[Start of section]
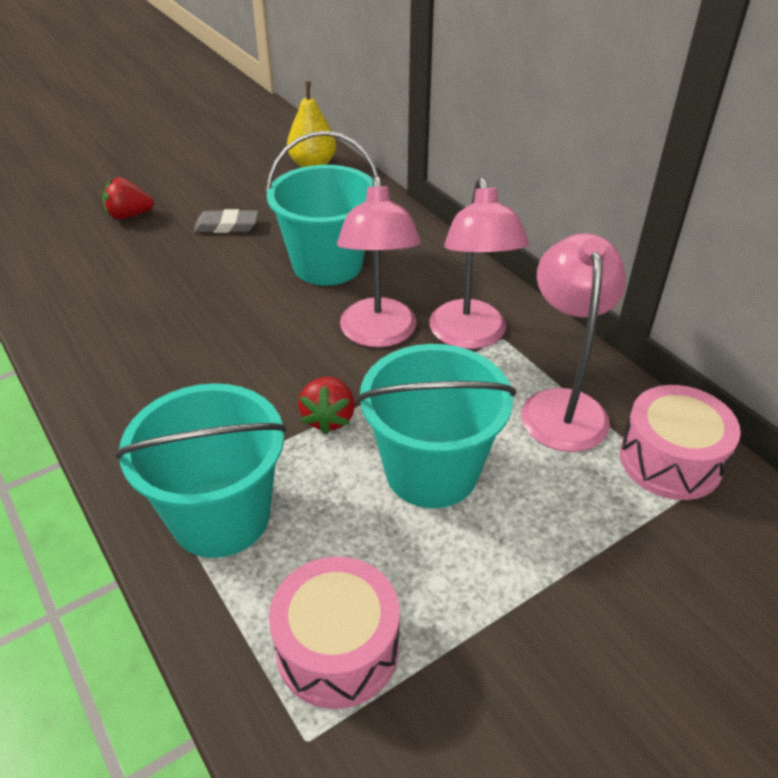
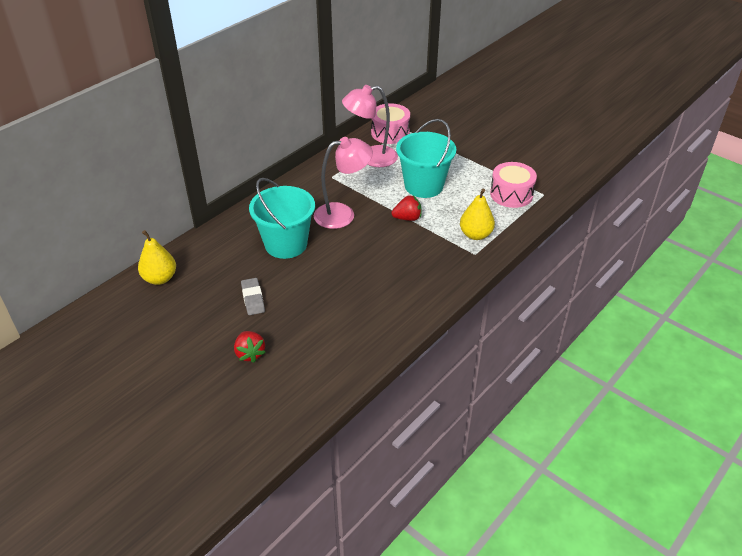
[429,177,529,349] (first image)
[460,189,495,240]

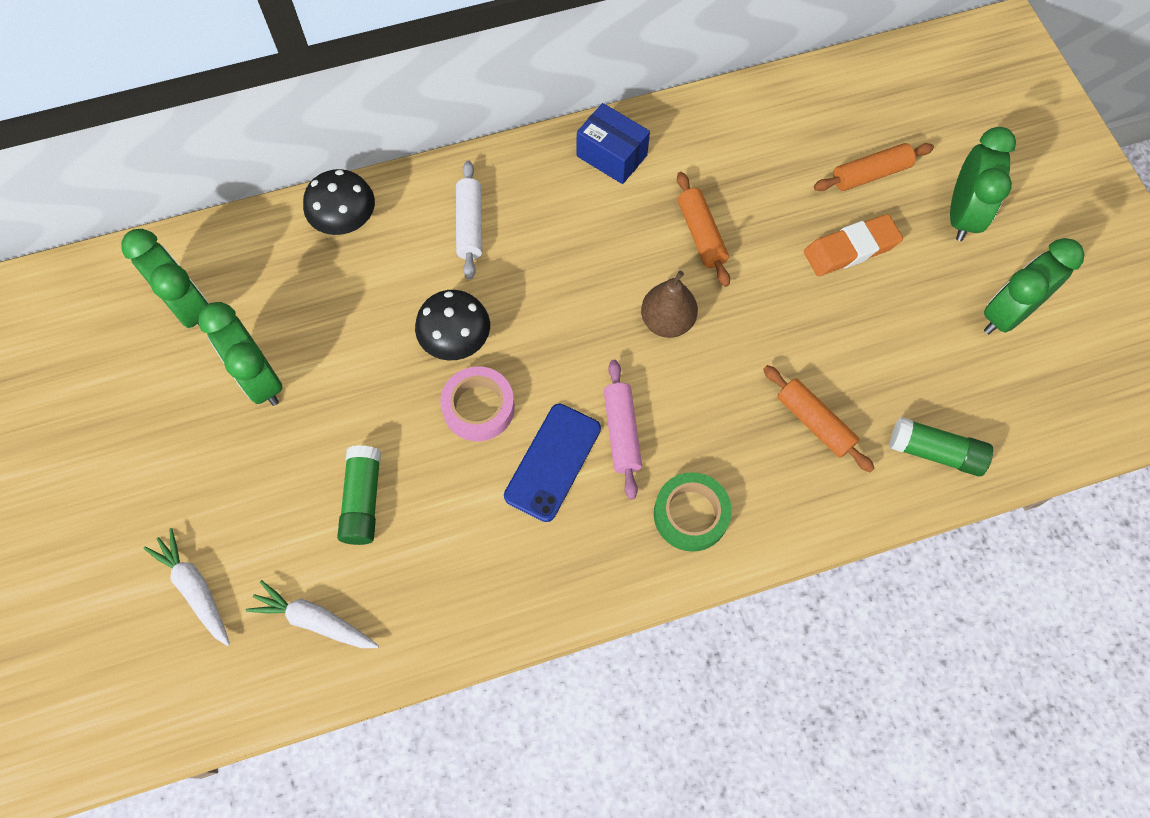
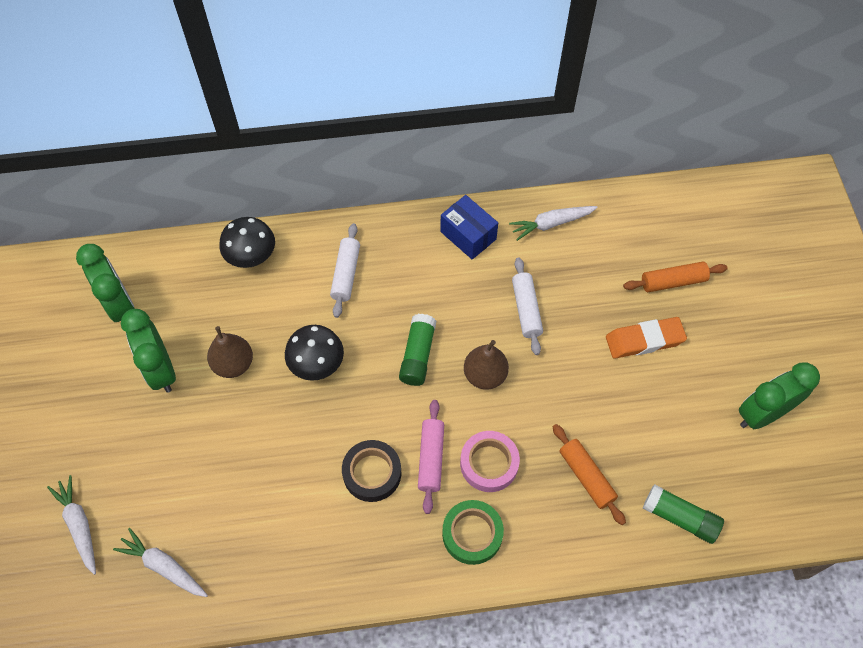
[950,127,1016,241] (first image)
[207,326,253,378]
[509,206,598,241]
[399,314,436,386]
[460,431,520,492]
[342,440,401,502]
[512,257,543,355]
[End of section]
TRY IT: Look over the material above and show each line where "first" appears.

RESULT FOR THIS EXERCISE:
[429,177,529,349] (first image)
[950,127,1016,241] (first image)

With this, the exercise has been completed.